## [Try it]
Make an exact copy of each entry, leaving out every picture.

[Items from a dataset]
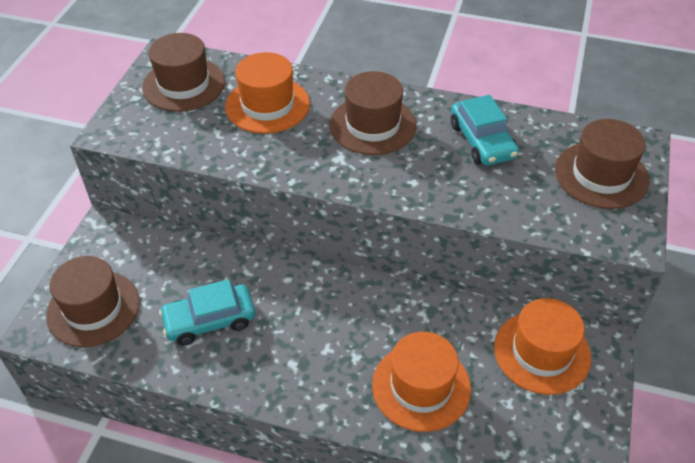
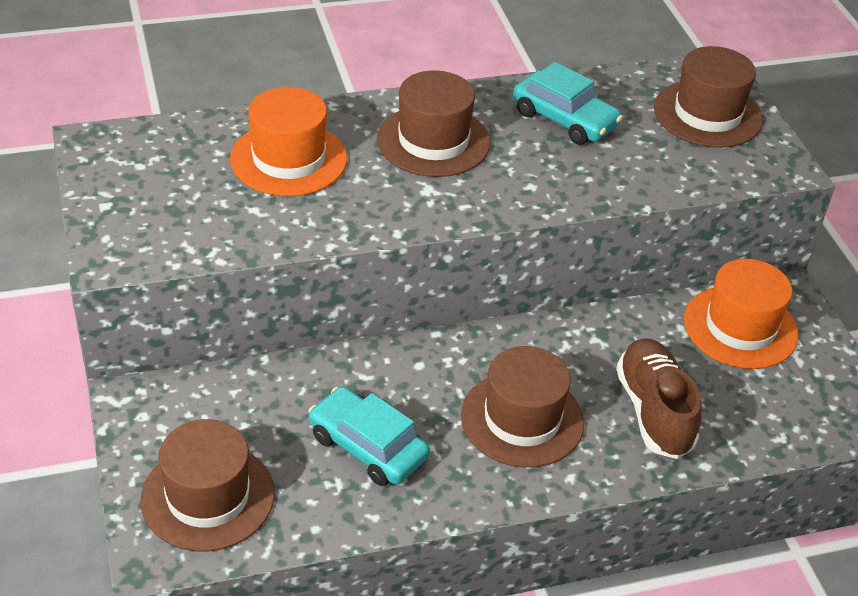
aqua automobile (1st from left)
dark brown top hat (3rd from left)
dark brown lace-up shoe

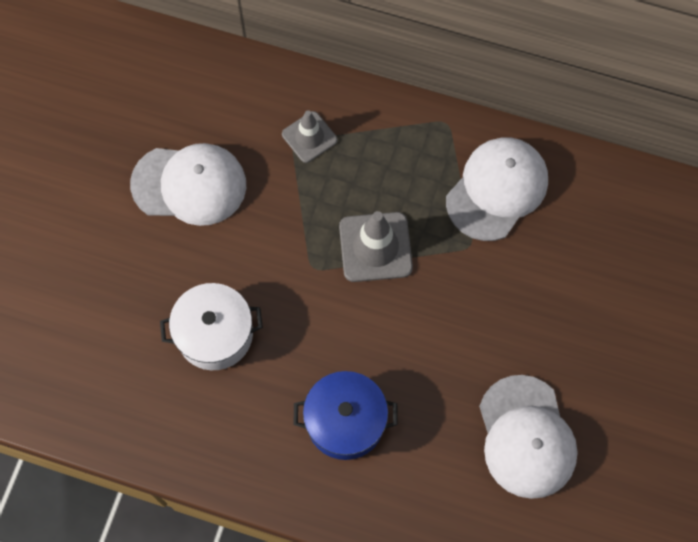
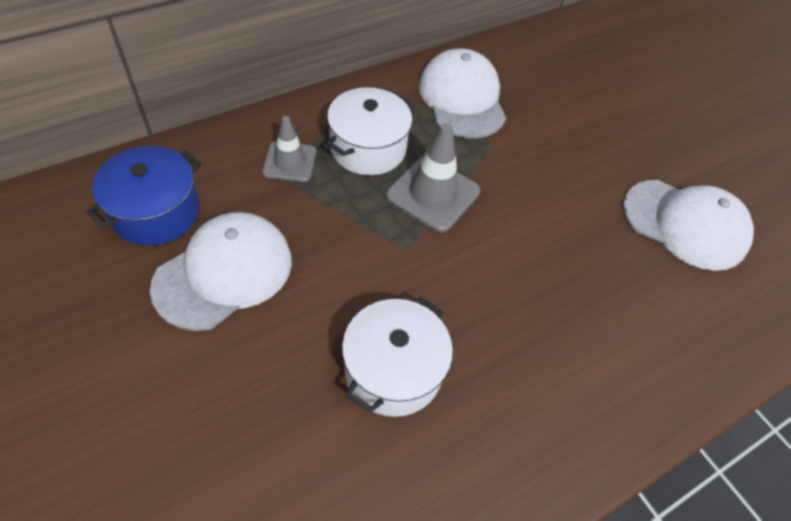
blue stockpot
snow-white stockpot (1st from left)

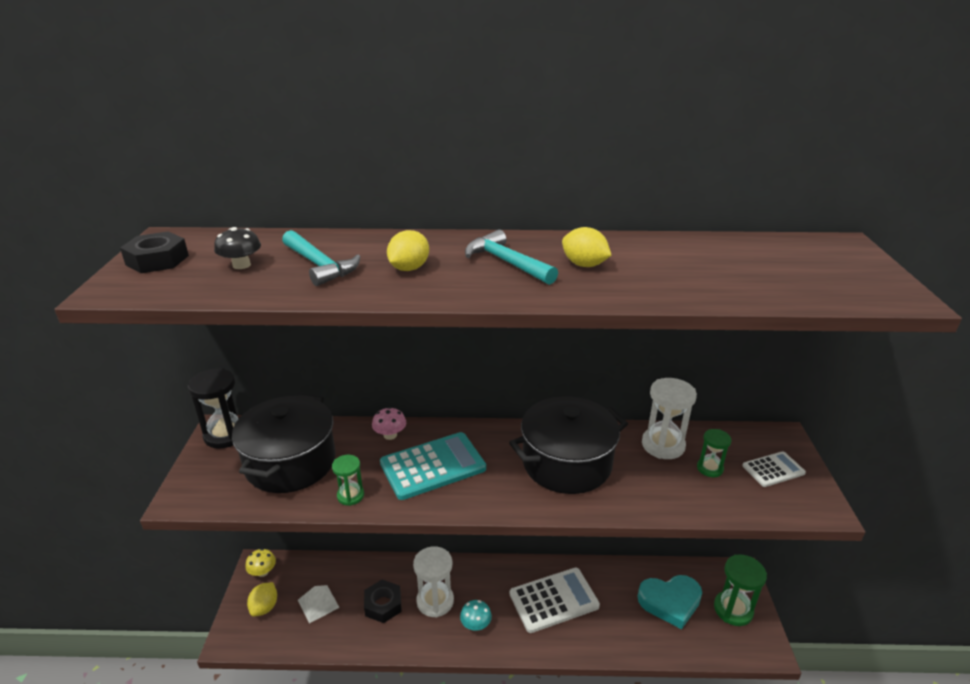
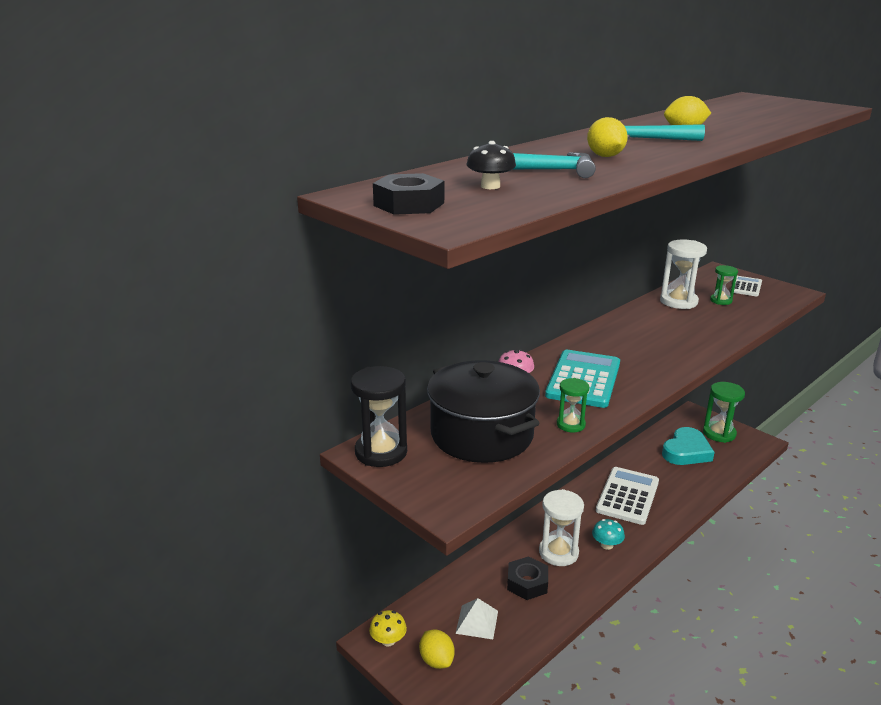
jet-black stockpot (2nd from left in the first image)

## [Written solution]
aqua automobile (1st from left)
dark brown top hat (3rd from left)
dark brown lace-up shoe

blue stockpot
snow-white stockpot (1st from left)

jet-black stockpot (2nd from left in the first image)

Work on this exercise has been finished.